> [Activity] All lines from the one that mentions "ENC3 pin CLK: D8 -> D3" through the last of the entries below must be copied exactly, with both ends kept.

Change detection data
☆ ☆ ☆ ☆ ☆

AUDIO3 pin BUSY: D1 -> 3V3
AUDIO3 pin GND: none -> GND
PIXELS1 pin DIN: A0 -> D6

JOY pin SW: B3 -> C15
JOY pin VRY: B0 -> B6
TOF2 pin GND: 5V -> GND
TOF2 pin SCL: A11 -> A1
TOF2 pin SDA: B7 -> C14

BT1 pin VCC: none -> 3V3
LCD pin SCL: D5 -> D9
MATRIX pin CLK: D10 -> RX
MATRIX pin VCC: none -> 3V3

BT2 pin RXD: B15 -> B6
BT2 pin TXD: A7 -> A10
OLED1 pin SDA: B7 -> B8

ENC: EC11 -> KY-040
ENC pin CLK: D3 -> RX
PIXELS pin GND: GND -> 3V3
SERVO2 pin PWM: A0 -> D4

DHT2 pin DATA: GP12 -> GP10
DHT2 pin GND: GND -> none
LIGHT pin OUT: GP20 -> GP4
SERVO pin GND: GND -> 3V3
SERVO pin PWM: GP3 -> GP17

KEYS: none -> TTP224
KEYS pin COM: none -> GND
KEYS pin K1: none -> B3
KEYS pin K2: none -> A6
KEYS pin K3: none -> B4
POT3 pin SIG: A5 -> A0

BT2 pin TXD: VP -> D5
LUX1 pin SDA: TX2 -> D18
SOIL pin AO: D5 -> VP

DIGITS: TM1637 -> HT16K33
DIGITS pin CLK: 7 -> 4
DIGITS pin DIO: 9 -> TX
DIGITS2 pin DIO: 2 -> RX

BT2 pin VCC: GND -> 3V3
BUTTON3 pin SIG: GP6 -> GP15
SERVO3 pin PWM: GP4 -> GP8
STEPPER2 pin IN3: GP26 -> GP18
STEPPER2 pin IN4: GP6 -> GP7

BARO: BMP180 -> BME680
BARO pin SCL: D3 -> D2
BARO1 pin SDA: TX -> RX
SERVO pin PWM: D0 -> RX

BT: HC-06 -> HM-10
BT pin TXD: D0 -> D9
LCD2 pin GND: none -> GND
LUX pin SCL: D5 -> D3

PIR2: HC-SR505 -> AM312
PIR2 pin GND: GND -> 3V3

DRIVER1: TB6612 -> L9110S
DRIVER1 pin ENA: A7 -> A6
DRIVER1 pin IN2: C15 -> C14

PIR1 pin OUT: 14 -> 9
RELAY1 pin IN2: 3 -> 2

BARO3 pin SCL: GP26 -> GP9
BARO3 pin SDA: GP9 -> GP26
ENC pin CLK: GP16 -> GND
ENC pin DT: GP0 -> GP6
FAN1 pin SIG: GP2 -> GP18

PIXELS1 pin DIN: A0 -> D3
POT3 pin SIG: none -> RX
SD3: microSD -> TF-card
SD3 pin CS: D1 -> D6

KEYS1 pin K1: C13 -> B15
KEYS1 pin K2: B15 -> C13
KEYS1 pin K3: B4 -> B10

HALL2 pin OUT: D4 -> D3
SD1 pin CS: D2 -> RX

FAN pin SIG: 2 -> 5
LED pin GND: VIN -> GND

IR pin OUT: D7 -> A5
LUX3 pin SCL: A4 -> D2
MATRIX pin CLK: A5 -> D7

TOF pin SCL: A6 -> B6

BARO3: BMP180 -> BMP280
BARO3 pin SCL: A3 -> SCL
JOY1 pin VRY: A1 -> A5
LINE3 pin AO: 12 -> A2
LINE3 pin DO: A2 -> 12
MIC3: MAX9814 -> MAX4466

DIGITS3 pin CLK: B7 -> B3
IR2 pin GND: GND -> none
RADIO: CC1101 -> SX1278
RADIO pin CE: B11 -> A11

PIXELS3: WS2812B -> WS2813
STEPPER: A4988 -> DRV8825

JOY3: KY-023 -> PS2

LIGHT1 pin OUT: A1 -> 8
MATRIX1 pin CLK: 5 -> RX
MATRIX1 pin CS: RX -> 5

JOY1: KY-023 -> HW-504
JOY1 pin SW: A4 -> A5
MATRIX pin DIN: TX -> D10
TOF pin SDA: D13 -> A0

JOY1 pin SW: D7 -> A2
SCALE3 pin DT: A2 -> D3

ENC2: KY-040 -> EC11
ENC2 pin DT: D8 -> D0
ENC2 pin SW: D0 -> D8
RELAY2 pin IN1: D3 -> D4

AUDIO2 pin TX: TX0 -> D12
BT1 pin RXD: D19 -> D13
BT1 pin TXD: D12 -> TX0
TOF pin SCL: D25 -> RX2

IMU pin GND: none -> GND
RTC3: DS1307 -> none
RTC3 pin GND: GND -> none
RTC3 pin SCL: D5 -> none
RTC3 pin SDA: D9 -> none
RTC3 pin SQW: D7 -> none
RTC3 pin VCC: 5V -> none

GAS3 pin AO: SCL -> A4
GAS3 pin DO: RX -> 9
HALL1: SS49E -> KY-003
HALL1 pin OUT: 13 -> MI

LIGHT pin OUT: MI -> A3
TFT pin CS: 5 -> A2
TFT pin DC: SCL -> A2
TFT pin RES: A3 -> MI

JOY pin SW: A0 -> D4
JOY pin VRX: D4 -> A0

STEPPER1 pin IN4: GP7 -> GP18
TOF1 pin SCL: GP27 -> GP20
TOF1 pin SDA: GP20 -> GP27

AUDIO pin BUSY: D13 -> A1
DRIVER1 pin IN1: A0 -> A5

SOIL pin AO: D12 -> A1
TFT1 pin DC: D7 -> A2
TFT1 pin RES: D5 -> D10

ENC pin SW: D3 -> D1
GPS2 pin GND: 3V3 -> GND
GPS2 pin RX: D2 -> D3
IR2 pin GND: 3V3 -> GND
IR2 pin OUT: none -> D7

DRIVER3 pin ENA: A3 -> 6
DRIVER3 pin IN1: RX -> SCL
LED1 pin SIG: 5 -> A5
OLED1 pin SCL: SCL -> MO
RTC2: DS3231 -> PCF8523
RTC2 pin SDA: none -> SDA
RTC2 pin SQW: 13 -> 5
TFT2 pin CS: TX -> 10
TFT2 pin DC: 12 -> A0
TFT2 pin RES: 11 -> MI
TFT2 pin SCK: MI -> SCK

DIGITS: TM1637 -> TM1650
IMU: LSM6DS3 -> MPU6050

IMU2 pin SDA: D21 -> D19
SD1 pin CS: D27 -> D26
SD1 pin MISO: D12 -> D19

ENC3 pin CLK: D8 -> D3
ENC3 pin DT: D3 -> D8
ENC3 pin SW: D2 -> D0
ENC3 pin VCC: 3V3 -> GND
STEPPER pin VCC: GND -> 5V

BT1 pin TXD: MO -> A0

☆ ☆ ☆ ☆ ☆

> [Written solution]
ENC3 pin CLK: D8 -> D3
ENC3 pin DT: D3 -> D8
ENC3 pin SW: D2 -> D0
ENC3 pin VCC: 3V3 -> GND
STEPPER pin VCC: GND -> 5V

BT1 pin TXD: MO -> A0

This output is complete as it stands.